From the line containing "C5: 470pF (GND, U1/CV) -> 470pF (U1/CV, VCC)" through the last line of the entries, set down every line exactly and add nothing.

+++++

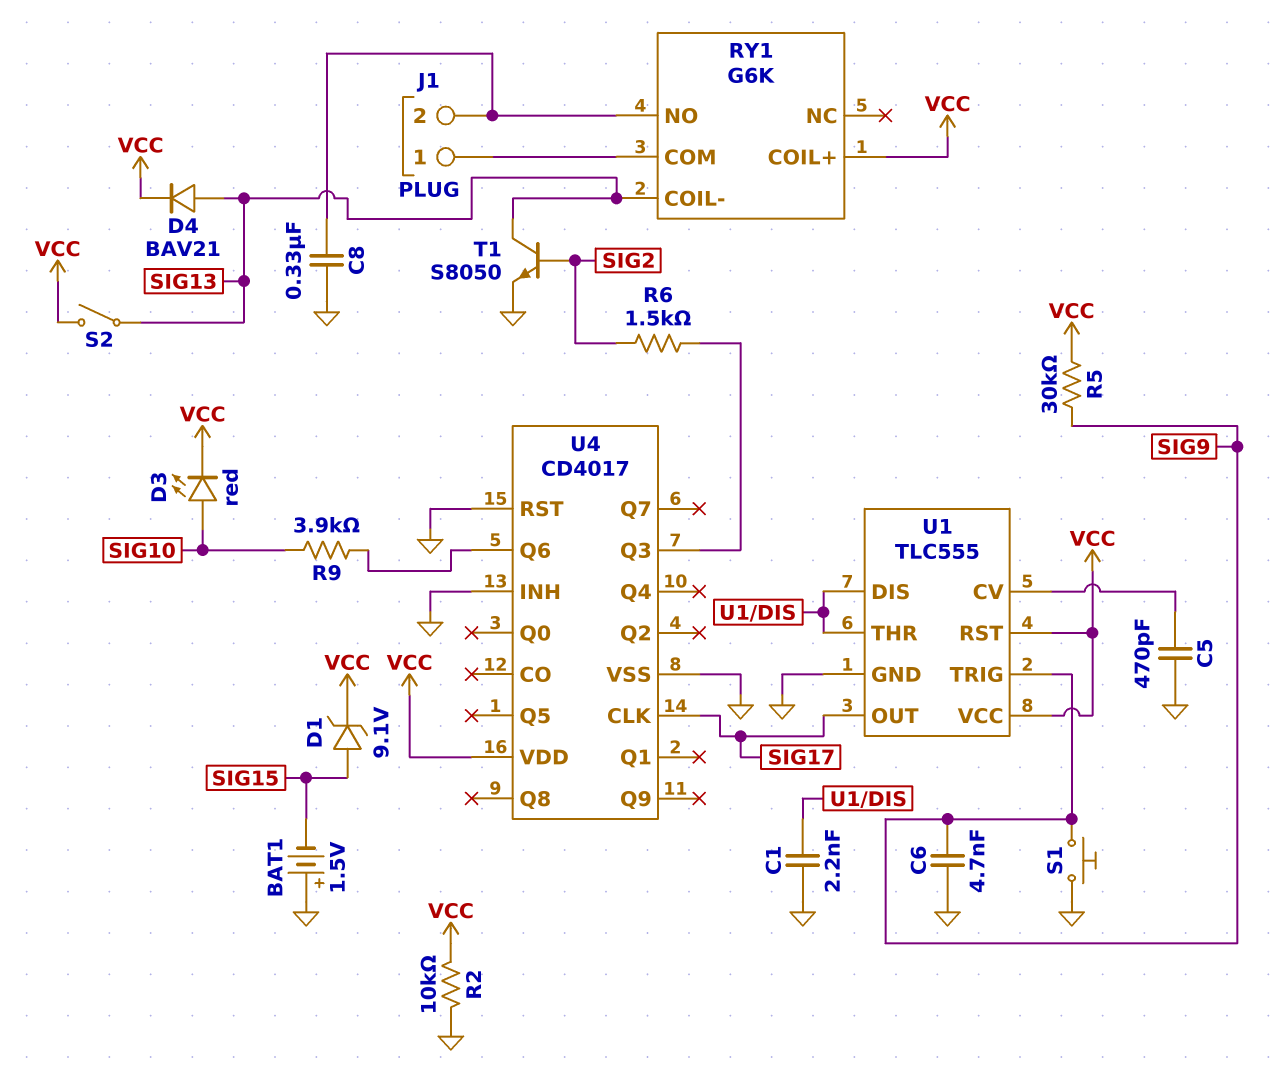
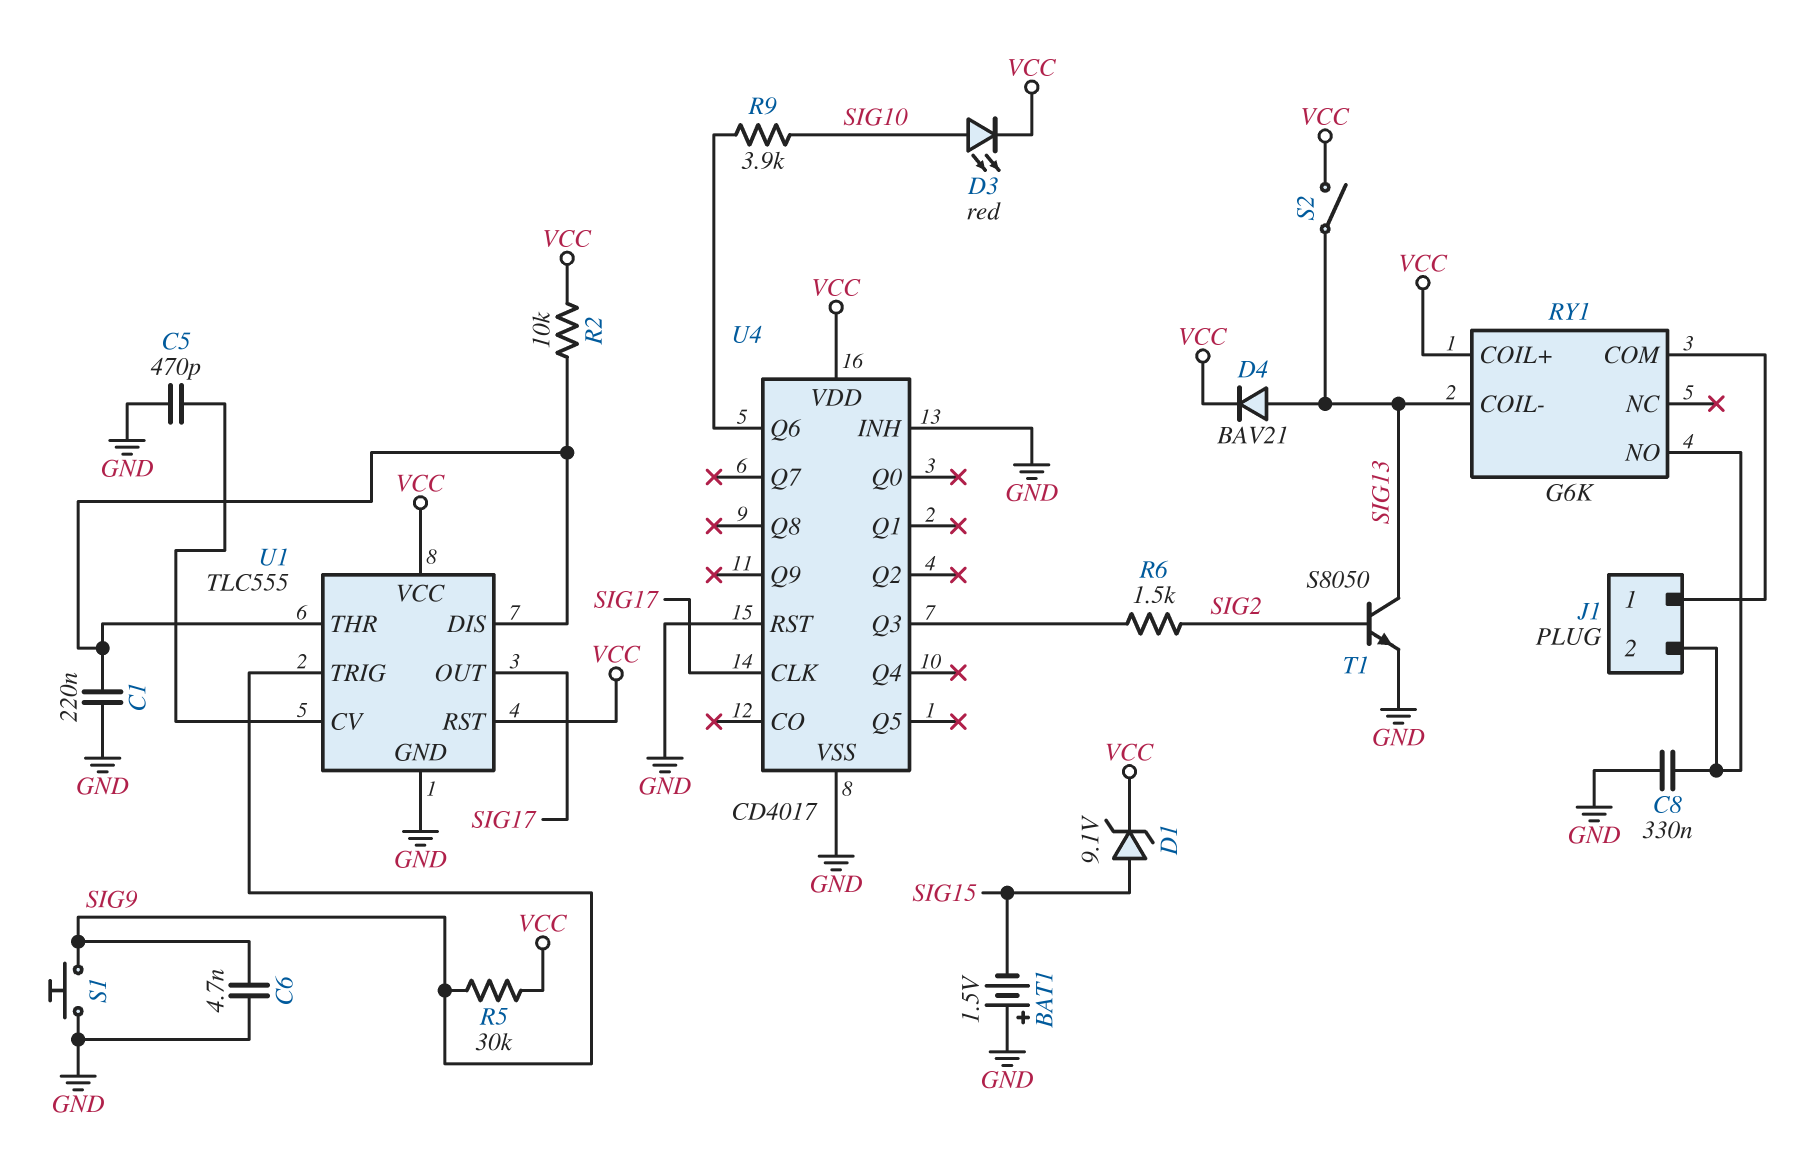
C1: 2.2nF (GND, U1/DIS) -> 220nF (GND, U1/DIS)
R2: 10k (GND, VCC) -> 10k (U1/DIS, VCC)

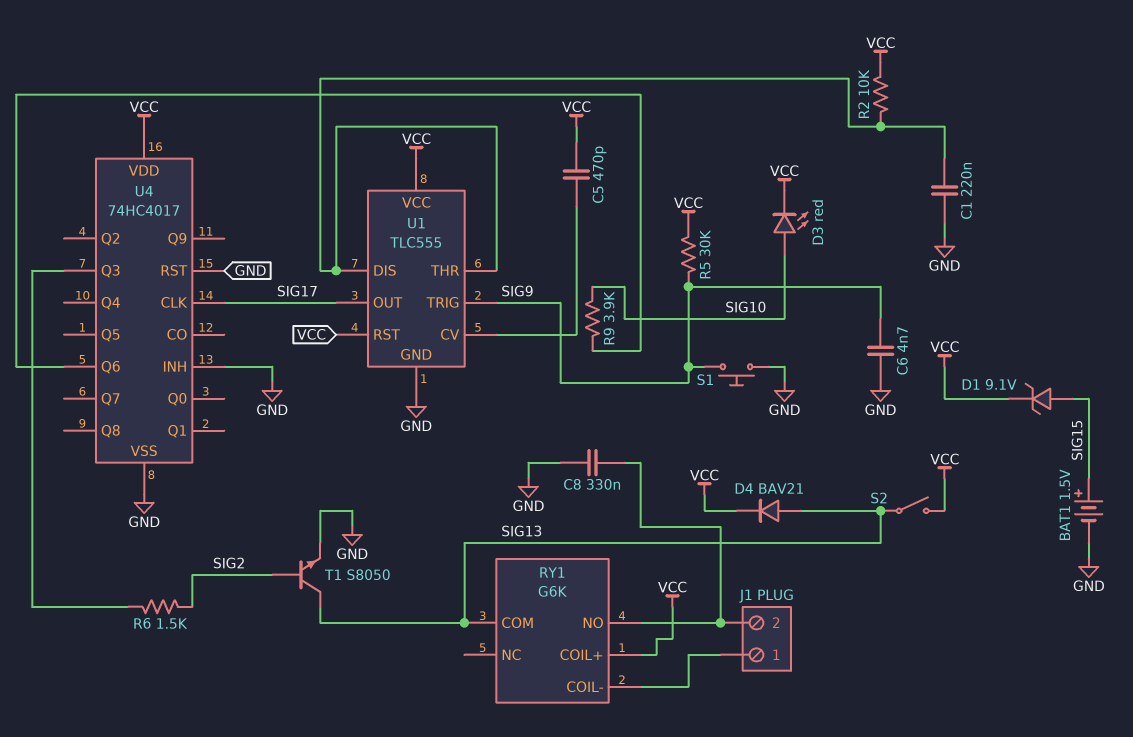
BAT1: 1.5V (plus GND, minus SIG15) -> 1.5V (plus SIG15, minus GND)
C5: 470pF (GND, U1/CV) -> 470pF (U1/CV, VCC)
RY1 pin COIL-: SIG13 -> J1/1
RY1 pin COM: J1/1 -> SIG13
U4: CD4017 -> 74HC4017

+++++

WRITTEN RESPONSE –
C5: 470pF (GND, U1/CV) -> 470pF (U1/CV, VCC)
RY1 pin COIL-: SIG13 -> J1/1
RY1 pin COM: J1/1 -> SIG13
U4: CD4017 -> 74HC4017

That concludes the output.